DATA KERJA -
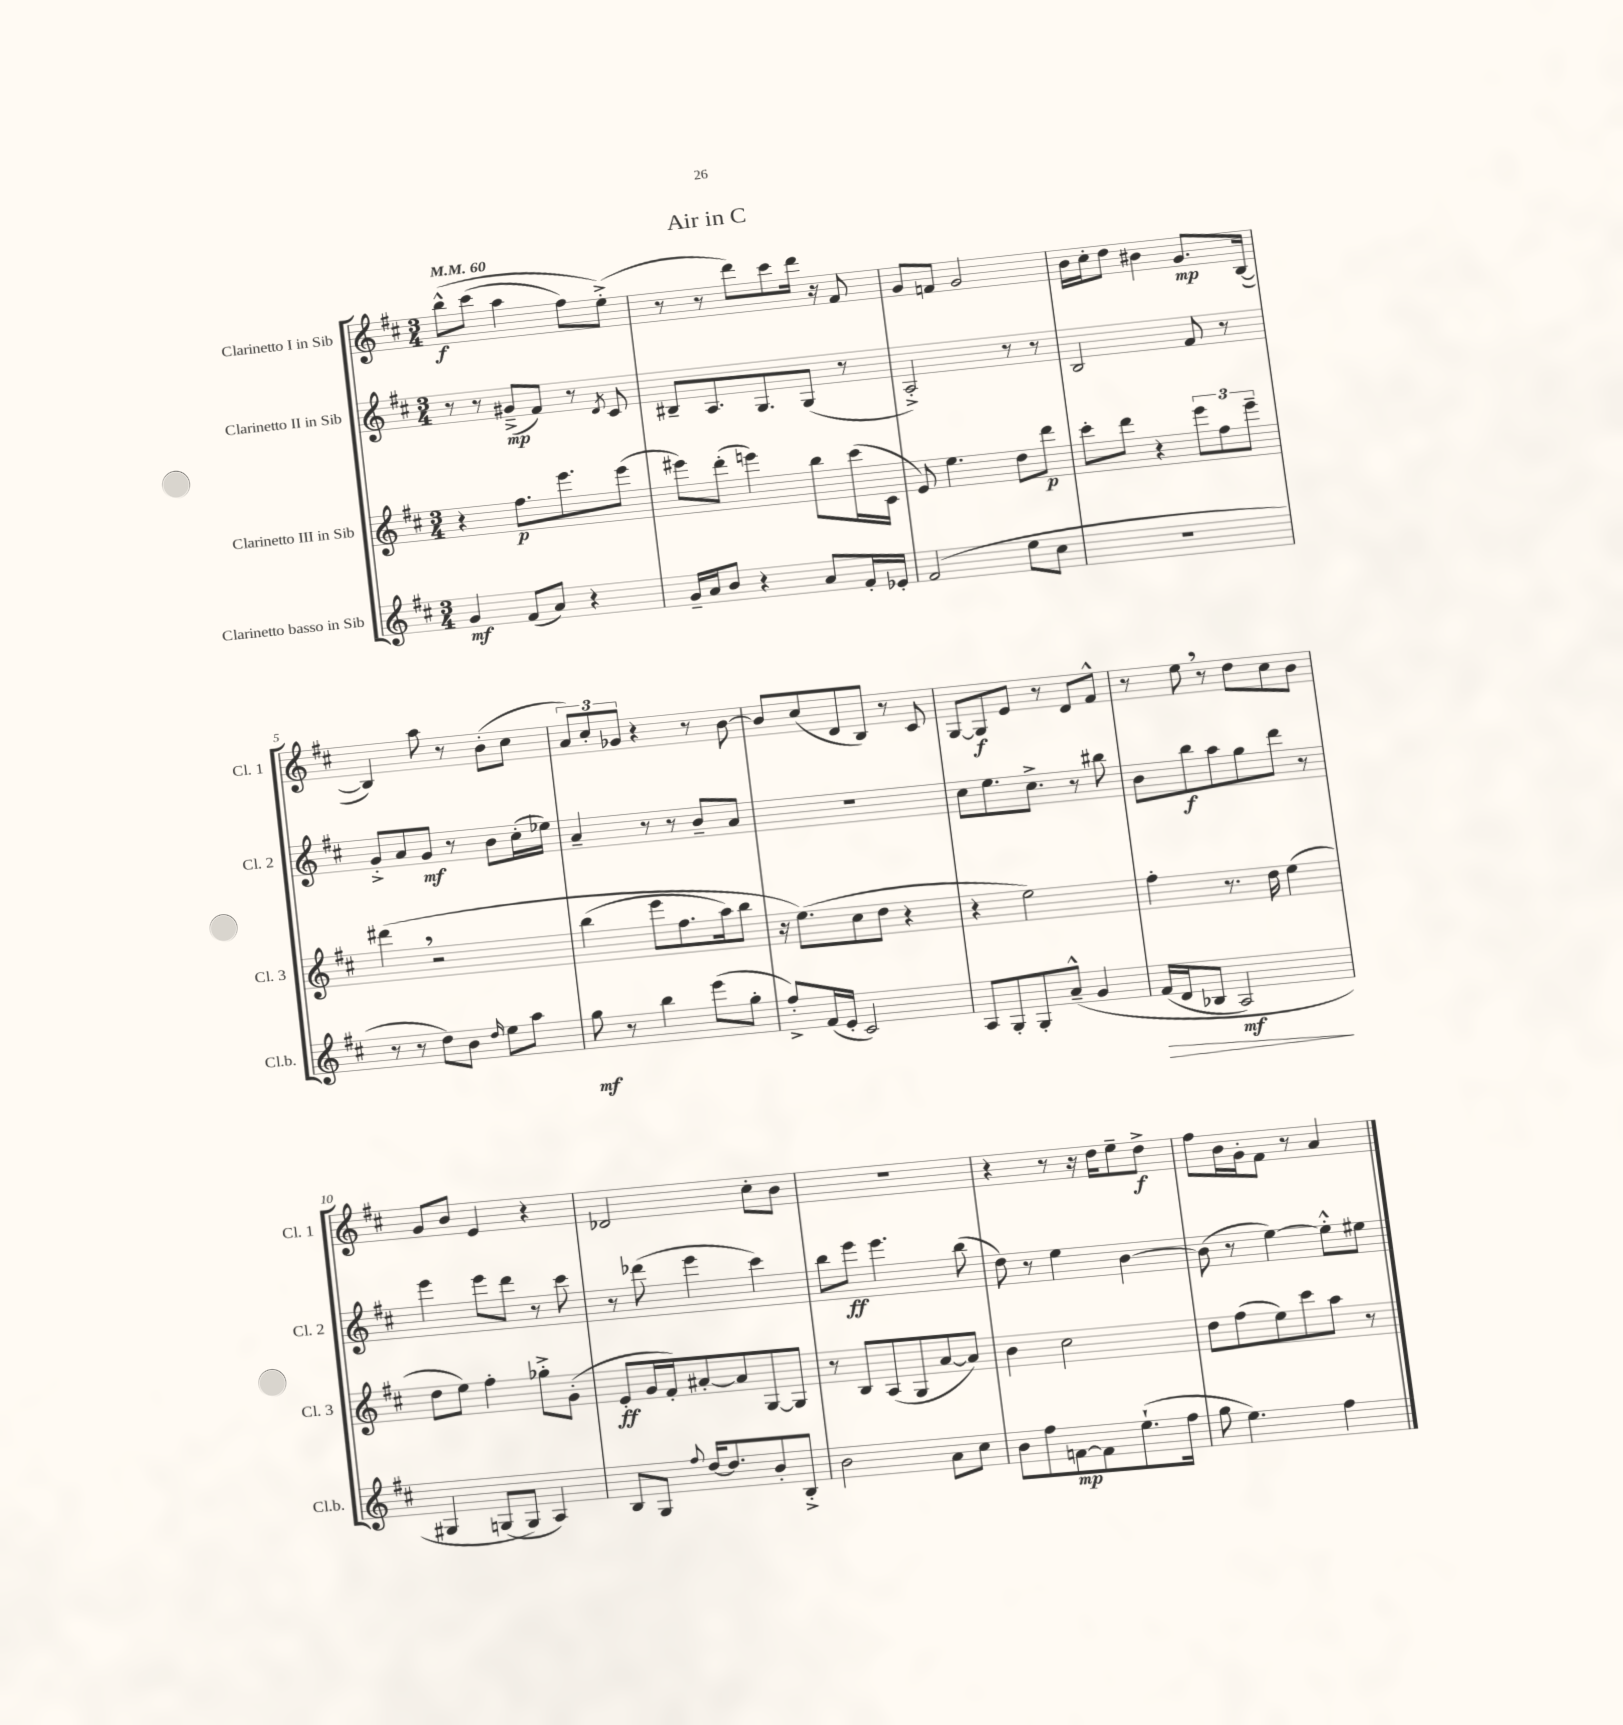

**kern	**dynam	**kern	**dynam	**kern	**dynam	**kern	**dynam
*part4	*part4	*part3	*part3	*part2	*part2	*part1	*part1
*staff4	*staff4	*staff3	*staff3	*staff2	*staff2	*staff1	*staff1
*I"Clarinetto basso in Sib	*	*I"Clarinetto III in Sib	*	*I"Clarinetto II in Sib	*	*I"Clarinetto I in Sib	*
*I'Cl.b.	*	*I'Cl. 3	*	*I'Cl. 2	*	*I'Cl. 1	*
*clefG2	*	*clefG2	*	*clefG2	*	*clefG2	*
*k[f#c#]	*	*k[f#c#]	*	*k[f#c#]	*	*k[f#c#]	*
*M3/4	*	*M3/4	*	*M3/4	*	*M3/4	*
*MM60	*	*MM60	*	*MM60	*	*MM60	*
=1	=1	=1	=1	=1	=1	=1	=1
4g/	mf	4r	.	8r	.	(8bb^^\L	f
.	.	.	.	8r	.	(8ccc#\J	.
(8f#/L	.	8.ff#\L	p	(8g#X~^/L	mp	4aa\	.
8a/J)	.	.	.	8f#/J)	.	.	.
.	.	8.eee\	.	.	.	.	.
4r	.	.	.	8r	.	8ff#\L)	.
.	.	.	.	8qd/	.	.	.
.	.	(8eee\J	.	8c#/	.	(8ee'^\J)	.
=2	=2	=2	=2	=2	=2	=2	=2
16g~/LL	.	8eee#X\L)	.	8B#X~/L	.	8r	.
16a/J	.	.	.	.	.	.	.
8b/J	.	(8ddd'\J	.	8.A/	.	8r	.
4r	.	4eeen\)	.	.	.	8ddd\L)	.
.	.	.	.	8.G/	.	.	.
.	.	.	.	.	.	8ccc#\	.
8a/L	.	8bb\L	.	(8G/J	.	16ddd\Jk	.
.	.	.	.	.	.	16r	.
16f#'/L	.	(16ccc#\L	.	8r	.	8f#/	.
16e-X'/JJ	.	16c#\JJ	.	.	.	.	.
=3	=3	=3	=3	=3	=3	=3	=3
(2f#/	.	8e/)	.	2A'^/)	.	8g/L	.
.	.	4.ee\	.	.	.	8fn/J	.
.	.	.	.	.	.	2g/	.
8ee\L	.	8dd\L	.	8r	.	.	.
8cc#\J	.	8ddd\J	p	8r	.	.	.
=4	=4	=4	=4	=4	=4	=4	=4
2.r	.	8ccc#'\L	.	2B/	.	16b\LL	.
.	.	.	.	.	.	16cc#'\J	.
.	.	8ddd\J	.	.	.	8dd\J	.
.	.	4r	.	.	.	4b#X\	.
.	.	12eee\L	.	8f#/	.	8.g/L	mp
.	.	12ff#\	.	.	.	.	.
.	.	.	.	8r	.	.	.
.	.	12eee~\J	.	.	.	.	.
.	.	.	.	.	.	([16B/Jk	.
!!LO:LB:g=z
=5	=5	=5	=5	=5	=5	=5	=5
8r	.	(4ddd#X,\	.	8g'^/L	.	4B/])	.
8r	.	.	.	8a/	.	.	.
8dd\L)	.	2r	.	8g/J	mf	8aa\	.
8b\J	.	.	.	8r	.	8r	.
16qqdd/	.	.	.	.	.	.	.
8ee\L	.	.	.	8b\L	.	(8b'\L	.
8aa\J	.	.	.	(16cc#'\L	.	8cc#\J	.
.	.	.	.	16ee-X\JJ)	.	.	.
=6	=6	=6	=6	=6	=6	=6	=6
8gg\	mf	(4bb\	.	4a~/	.	12a/L)	.
.	.	.	.	.	.	12cc#'/	.
8r	.	.	.	.	.	.	.
.	.	.	.	.	.	12g-X/J	.
4bb\	.	8eee\L	.	8r	.	4r	.
.	.	8.ff#\	.	8r	.	.	.
(8eee\L	.	.	.	8b~/L	.	8r	.
.	.	16aa\k)	.	.	.	.	.
8gg'\J	.	8bb\J	.	8a/J	.	[8b\	.
=7	=7	=7	=7	=7	=7	=7	=7
8ff#'^/L)	.	16r	.	2.r	.	8b/L]	.
.	.	(8.ee\L)	.	.	.	.	.
(16f#/L	.	.	.	.	.	(8cc#/	.
16e'/JJ	.	.	.	.	.	.	.
2c#/)	.	8cc#\	.	.	.	8d/	.
.	.	8dd\J	.	.	.	8B/J)	.
.	.	4r	.	.	.	8r	.
.	.	.	.	.	.	8c#/	.
=8	=8	=8	=8	=8	=8	=8	=8
8A/L	.	4r	.	8cc#\L	.	[8G/L	.
8G'/	.	.	.	8.ee\	.	8G/]	f
8G'/	.	2ee\)	.	.	.	8e/J	.
.	.	.	.	8.cc#^\J	.	.	.
(8a~^^/J	.	.	.	.	.	8r	.
4g/	.	.	.	8r	.	8d/L	.
.	.	.	.	8bb#X\	.	8f#^^/J	.
=9	=9	=9	=9	=9	=9	=9	=9
!	!LO:HP:b	!	!	!	!	!	!
(16f#/LL	>	4ff#'\	.	8b\L	.	8r	.
16d/J	.	.	.	.	.	.	.
8B-X/J	.	.	.	8bb\	f	8ee,\	.
2A/)	mf	8.r	.	8aa\	.	8r	.
.	.	.	.	8gg\	.	8dd\L	.
.	.	16dd\	.	.	.	.	.
.	.	(4ee\	.	8ddd\J	.	8cc#\	.
.	.	.	.	8r	.	8b\J	.
.	]	.	.	.	.	.	.
!!LO:LB:g=z
=10	=10	=10	=10	=10	=10	=10	=10
4G#X/	.	8dd\L	.	4eee\	.	8g/L	.
.	.	8ee\J)	.	.	.	8b/J	.
(8Gn/L	.	4ff#'\	.	8eee\L	.	4e/	.
8G/J)	.	.	.	8ddd\J	.	.	.
4A/)	.	8gg-X'^\L	.	8r	.	4r	.
.	.	(8g'\J	.	8ccc#\	.	.	.
=11	=11	=11	=11	=11	=11	=11	=11
8B/L	.	8e'/L	ff	8r	.	2d-X/	.
8G/J	.	16g/L	.	(8ddd-X\	.	.	.
.	.	16f#'/J)	.	.	.	.	.
8qqff#/	.	.	.	.	.	.	.
[16dd/KL	.	[8a#X'/	.	4eee\	.	.	.
8.dd/]	.	.	.	.	.	.	.
.	.	8a#/]	.	.	.	.	.
8b'/	.	[8G/	.	4ccc#\)	.	8cc#'\L	.
8B'^/J	.	8G/J]	.	.	.	8b\J	.
=12	=12	=12	=12	=12	=12	=12	=12
2b\	.	8r	.	8bb\L	.	2.r	.
.	.	8B/L	.	8eee\J	ff	.	.
.	.	(8A/	.	4.eee\	.	.	.
.	.	8G/	.	.	.	.	.
8a\L	.	[8a/	.	.	.	.	.
8cc#\J	.	8a/J])	.	(8bb\	.	.	.
=13	=13	=13	=13	=13	=13	=13	=13
8b\L	.	4b\	.	8dd\)	.	4r	.
8ff#\	.	.	.	8r	.	.	.
[8fn\	mp	2cc#\	.	4ee\	.	8r	.
8f\]	.	.	.	.	.	16r	.
.	.	.	.	.	.	16dd\KL	.
(8.ee`\	.	.	.	[4b\	.	8ee~\	.
.	.	.	.	.	.	8dd^\J	f
16ff#\Jk	.	.	.	.	.	.	.
=14	=14	=14	=14	=14	=14	=14	=14
8gg\	.	8dd\L	.	(8b\]	.	8ff#\L	.
4.ee\)	.	(8ff#\	.	8r	.	16b\L	.
.	.	.	.	.	.	16g'\J	.
.	.	8ee\)	.	[4ee\)	.	8f#\J	.
.	.	8ccc#\	.	.	.	8r	.
4ff#\	.	8aa\J	.	8ee'^^\L]	.	4a/	.
.	.	8r	.	8ee#X\J	.	.	.
==	==	==	==	==	==	==	==
*-	*-	*-	*-	*-	*-	*-	*-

YANG DIMINTA - Sebutkan setiap baris pada daftar di atas yang memuat kata "basso", dan salin baris itu selengkapnya.

PEMBAHASAN JAWABAN -
*I"Clarinetto basso in Sib	*	*I"Clarinetto III in Sib	*	*I"Clarinetto II in Sib	*	*I"Clarinetto I in Sib	*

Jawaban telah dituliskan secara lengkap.